THE TASK =>
Retype the whole listing, please, keeping every line exact and dropping the pictures.
___ DATA EXCERPT ___
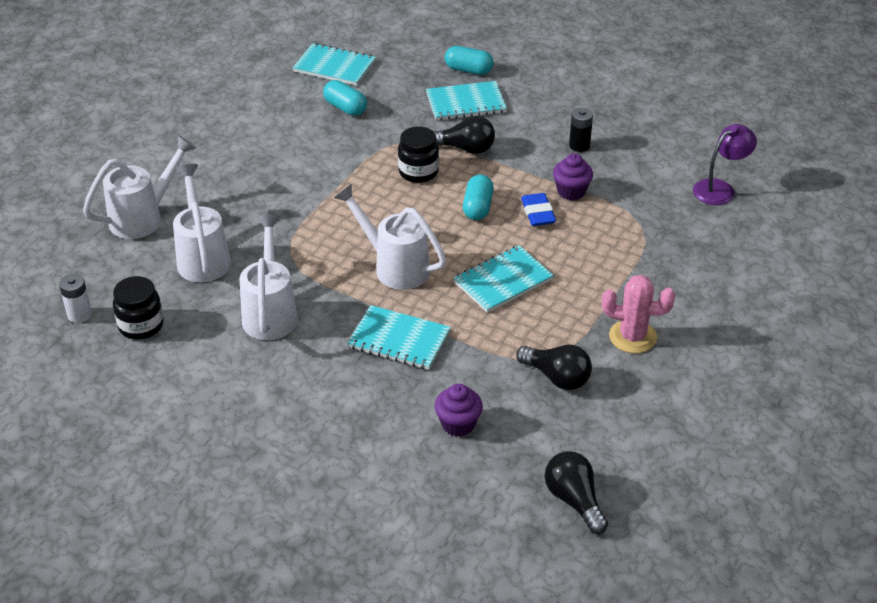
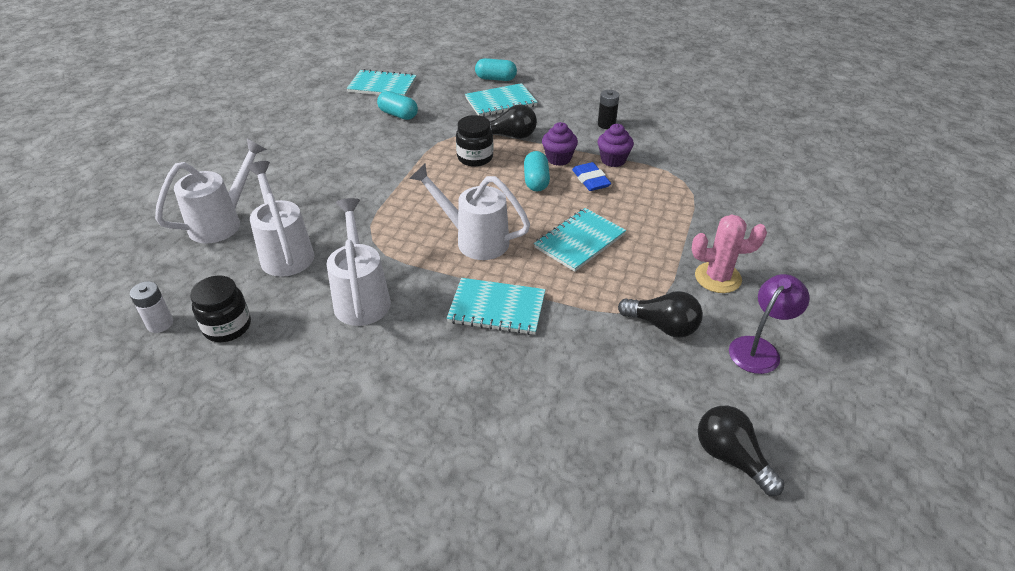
camera: 10 degrees left, 0 degrees up
(458, 424) = (581, 388): purple cupcake -> purple cupcake (558, 159)
(720, 189) = (736, 145): purple lamp -> purple lamp (759, 348)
___
TASK RESULT =>
camera: 10 degrees left, 0 degrees up
(458, 424) = (581, 388): purple cupcake -> purple cupcake (558, 159)
(720, 189) = (736, 145): purple lamp -> purple lamp (759, 348)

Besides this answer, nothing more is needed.